Data under study:
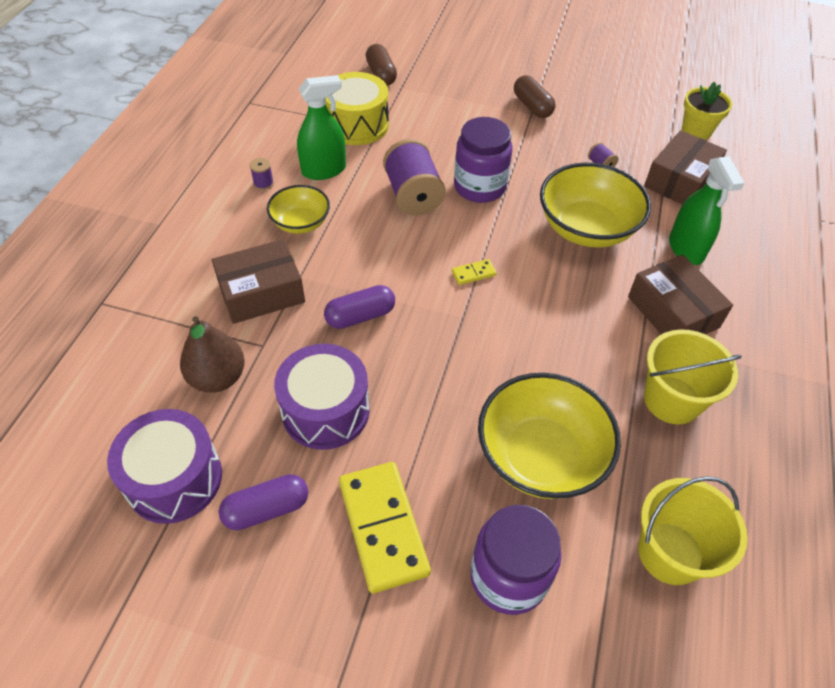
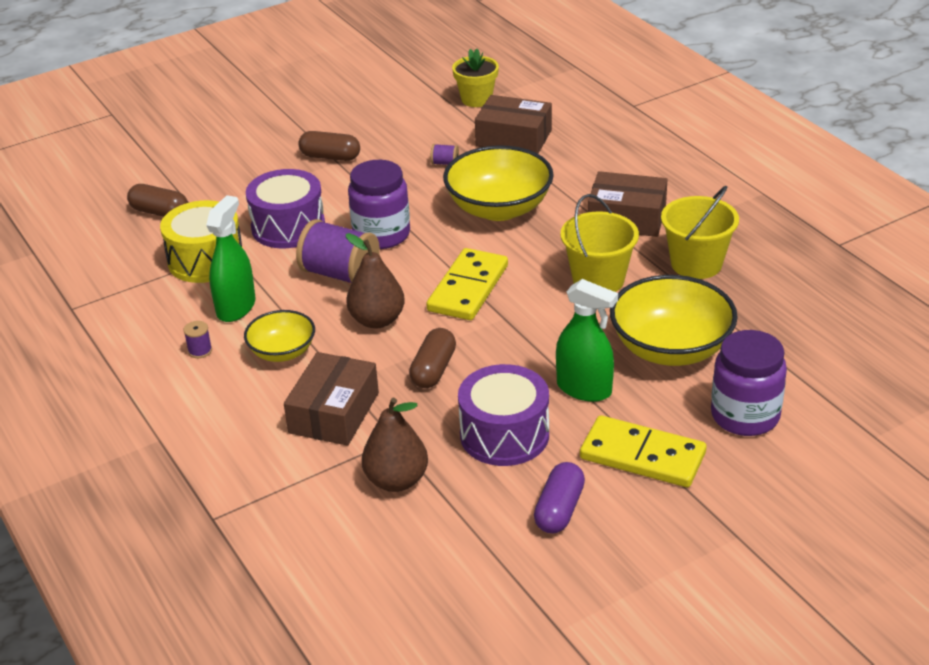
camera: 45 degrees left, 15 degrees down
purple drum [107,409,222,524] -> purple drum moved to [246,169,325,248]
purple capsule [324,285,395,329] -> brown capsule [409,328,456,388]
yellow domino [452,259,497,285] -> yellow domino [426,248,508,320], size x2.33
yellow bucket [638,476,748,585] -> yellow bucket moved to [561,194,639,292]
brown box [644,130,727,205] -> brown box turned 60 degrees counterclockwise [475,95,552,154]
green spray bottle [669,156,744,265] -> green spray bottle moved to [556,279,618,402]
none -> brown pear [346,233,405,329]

---

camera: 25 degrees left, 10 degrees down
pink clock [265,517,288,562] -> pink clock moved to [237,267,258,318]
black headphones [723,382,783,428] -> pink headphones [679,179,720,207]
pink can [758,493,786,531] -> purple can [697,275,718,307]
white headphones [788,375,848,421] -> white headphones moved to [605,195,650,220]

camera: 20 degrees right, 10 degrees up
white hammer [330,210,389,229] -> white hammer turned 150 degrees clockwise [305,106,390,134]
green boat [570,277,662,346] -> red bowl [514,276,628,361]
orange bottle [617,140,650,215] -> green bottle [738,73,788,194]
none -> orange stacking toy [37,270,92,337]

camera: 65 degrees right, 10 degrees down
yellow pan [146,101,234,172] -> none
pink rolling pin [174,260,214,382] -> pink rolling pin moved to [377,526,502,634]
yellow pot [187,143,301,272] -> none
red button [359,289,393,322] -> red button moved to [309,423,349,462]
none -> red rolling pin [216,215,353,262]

==

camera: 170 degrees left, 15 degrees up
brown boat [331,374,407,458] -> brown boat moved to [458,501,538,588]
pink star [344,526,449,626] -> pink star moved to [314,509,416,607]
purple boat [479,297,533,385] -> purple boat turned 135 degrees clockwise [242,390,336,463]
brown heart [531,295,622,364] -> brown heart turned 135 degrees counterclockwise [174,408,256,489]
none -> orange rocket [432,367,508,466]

Task instructions:
Would you show all lines of the material above that contain the word "boat"?

Task answer:
green boat [570,277,662,346] -> red bowl [514,276,628,361]
brown boat [331,374,407,458] -> brown boat moved to [458,501,538,588]
purple boat [479,297,533,385] -> purple boat turned 135 degrees clockwise [242,390,336,463]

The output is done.